Data section below:
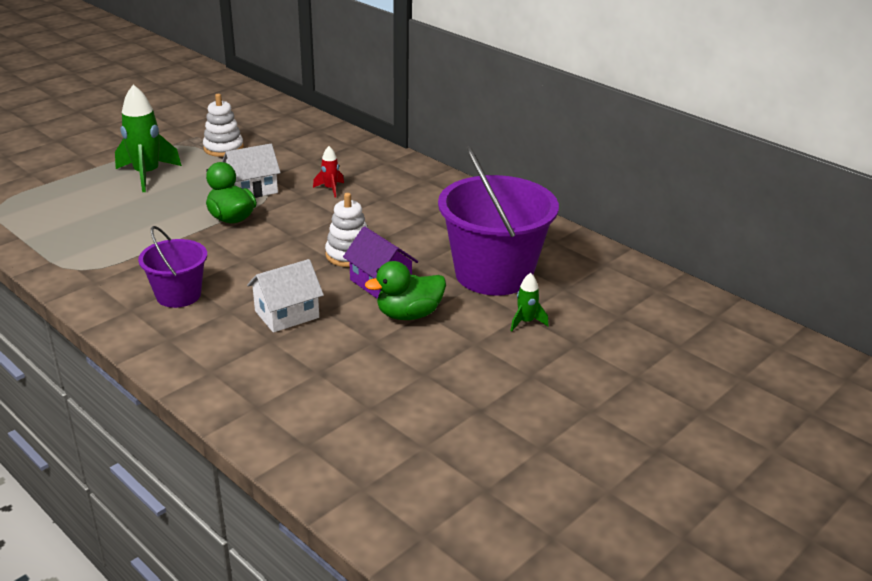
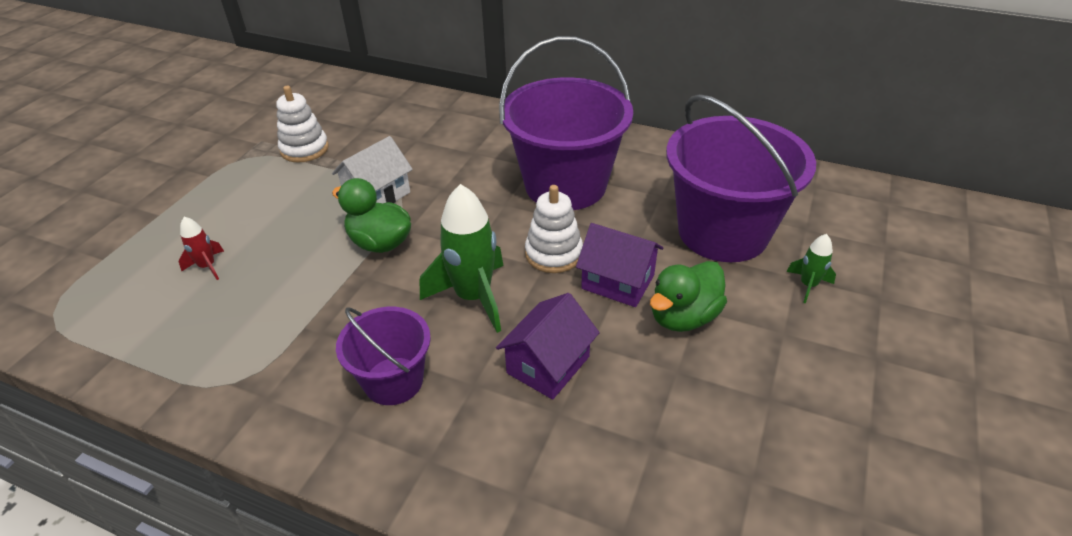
camera: 20 degrees left, 10 degrees up
green rocket [115,85,182,192] -> green rocket moved to [420,184,504,333]
white house [247,259,324,333] -> purple house [496,293,600,399]
red rocket [313,146,344,197] -> red rocket moved to [179,217,224,280]
none -> purple bucket [499,37,633,210]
End of Data section.
Exercise details: The answer must be the lines from the first one in the records through the line containing "red rocket [313,146,344,197]", copied exactly, with no pictures.

Answer space:
camera: 20 degrees left, 10 degrees up
green rocket [115,85,182,192] -> green rocket moved to [420,184,504,333]
white house [247,259,324,333] -> purple house [496,293,600,399]
red rocket [313,146,344,197] -> red rocket moved to [179,217,224,280]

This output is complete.